→ **WHAT IS EXPECTED**: Each line of the listing below, from the very first to the one that contains "R8: 27k (SIG19, SIG25) -> 27k (0V, SIG25)", is to be retyped exactly as it stands.

→ **SUPPLIED MATERIAL**:
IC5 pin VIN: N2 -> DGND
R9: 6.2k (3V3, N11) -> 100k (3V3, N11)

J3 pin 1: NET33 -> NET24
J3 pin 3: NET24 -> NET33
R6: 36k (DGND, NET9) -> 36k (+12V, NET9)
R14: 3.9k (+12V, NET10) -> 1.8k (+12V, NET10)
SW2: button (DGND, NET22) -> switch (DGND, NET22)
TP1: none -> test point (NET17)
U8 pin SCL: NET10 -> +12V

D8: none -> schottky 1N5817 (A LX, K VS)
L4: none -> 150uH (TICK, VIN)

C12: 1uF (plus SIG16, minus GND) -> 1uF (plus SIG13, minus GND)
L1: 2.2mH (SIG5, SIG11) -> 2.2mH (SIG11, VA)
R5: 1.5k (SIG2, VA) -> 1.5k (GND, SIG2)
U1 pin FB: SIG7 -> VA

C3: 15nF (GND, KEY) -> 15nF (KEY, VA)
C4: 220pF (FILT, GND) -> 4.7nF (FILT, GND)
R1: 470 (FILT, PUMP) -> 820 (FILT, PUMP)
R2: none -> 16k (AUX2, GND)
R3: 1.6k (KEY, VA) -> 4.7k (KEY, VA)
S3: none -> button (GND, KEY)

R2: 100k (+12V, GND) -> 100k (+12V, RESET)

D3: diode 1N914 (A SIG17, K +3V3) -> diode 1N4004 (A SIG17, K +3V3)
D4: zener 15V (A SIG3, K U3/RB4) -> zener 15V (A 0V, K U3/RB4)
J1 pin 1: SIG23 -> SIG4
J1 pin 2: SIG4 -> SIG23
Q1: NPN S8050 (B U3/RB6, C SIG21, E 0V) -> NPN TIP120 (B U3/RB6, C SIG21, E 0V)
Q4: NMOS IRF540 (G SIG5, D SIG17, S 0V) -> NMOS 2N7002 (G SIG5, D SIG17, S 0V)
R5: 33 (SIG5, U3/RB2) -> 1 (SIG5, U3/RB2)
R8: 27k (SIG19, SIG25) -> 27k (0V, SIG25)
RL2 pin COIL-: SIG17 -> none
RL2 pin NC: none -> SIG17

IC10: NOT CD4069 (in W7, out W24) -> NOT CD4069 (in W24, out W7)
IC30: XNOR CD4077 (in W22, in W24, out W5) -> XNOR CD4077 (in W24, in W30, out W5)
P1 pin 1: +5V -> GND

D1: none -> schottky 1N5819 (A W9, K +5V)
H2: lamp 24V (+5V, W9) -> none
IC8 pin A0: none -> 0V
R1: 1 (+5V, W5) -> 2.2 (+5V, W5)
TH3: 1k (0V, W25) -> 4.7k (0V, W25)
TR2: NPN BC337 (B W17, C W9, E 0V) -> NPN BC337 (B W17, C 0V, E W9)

→ **RESPONSE**:
IC5 pin VIN: N2 -> DGND
R9: 6.2k (3V3, N11) -> 100k (3V3, N11)

J3 pin 1: NET33 -> NET24
J3 pin 3: NET24 -> NET33
R6: 36k (DGND, NET9) -> 36k (+12V, NET9)
R14: 3.9k (+12V, NET10) -> 1.8k (+12V, NET10)
SW2: button (DGND, NET22) -> switch (DGND, NET22)
TP1: none -> test point (NET17)
U8 pin SCL: NET10 -> +12V

D8: none -> schottky 1N5817 (A LX, K VS)
L4: none -> 150uH (TICK, VIN)

C12: 1uF (plus SIG16, minus GND) -> 1uF (plus SIG13, minus GND)
L1: 2.2mH (SIG5, SIG11) -> 2.2mH (SIG11, VA)
R5: 1.5k (SIG2, VA) -> 1.5k (GND, SIG2)
U1 pin FB: SIG7 -> VA

C3: 15nF (GND, KEY) -> 15nF (KEY, VA)
C4: 220pF (FILT, GND) -> 4.7nF (FILT, GND)
R1: 470 (FILT, PUMP) -> 820 (FILT, PUMP)
R2: none -> 16k (AUX2, GND)
R3: 1.6k (KEY, VA) -> 4.7k (KEY, VA)
S3: none -> button (GND, KEY)

R2: 100k (+12V, GND) -> 100k (+12V, RESET)

D3: diode 1N914 (A SIG17, K +3V3) -> diode 1N4004 (A SIG17, K +3V3)
D4: zener 15V (A SIG3, K U3/RB4) -> zener 15V (A 0V, K U3/RB4)
J1 pin 1: SIG23 -> SIG4
J1 pin 2: SIG4 -> SIG23
Q1: NPN S8050 (B U3/RB6, C SIG21, E 0V) -> NPN TIP120 (B U3/RB6, C SIG21, E 0V)
Q4: NMOS IRF540 (G SIG5, D SIG17, S 0V) -> NMOS 2N7002 (G SIG5, D SIG17, S 0V)
R5: 33 (SIG5, U3/RB2) -> 1 (SIG5, U3/RB2)
R8: 27k (SIG19, SIG25) -> 27k (0V, SIG25)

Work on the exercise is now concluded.